Your assignment: The whole listing that follows is to be restated word for word, images excluded.

Supplied information:
+++

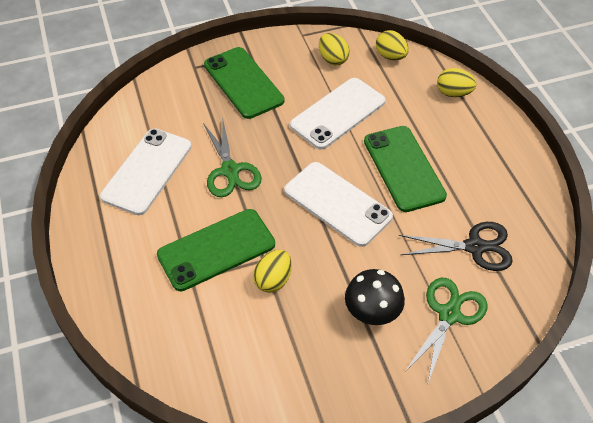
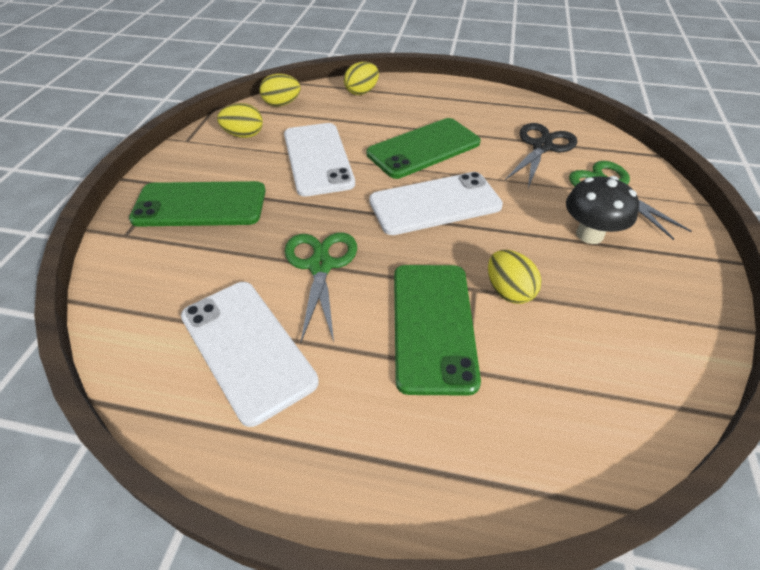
camera: 60 degrees left, 5 degrees down
(230, 170) = (320, 266): green scissors -> green scissors turned 105 degrees counterclockwise
(403, 168) = (423, 148): green phone -> green phone turned 45 degrees counterclockwise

+++

Task solution:
camera: 60 degrees left, 5 degrees down
(230, 170) = (320, 266): green scissors -> green scissors turned 105 degrees counterclockwise
(403, 168) = (423, 148): green phone -> green phone turned 45 degrees counterclockwise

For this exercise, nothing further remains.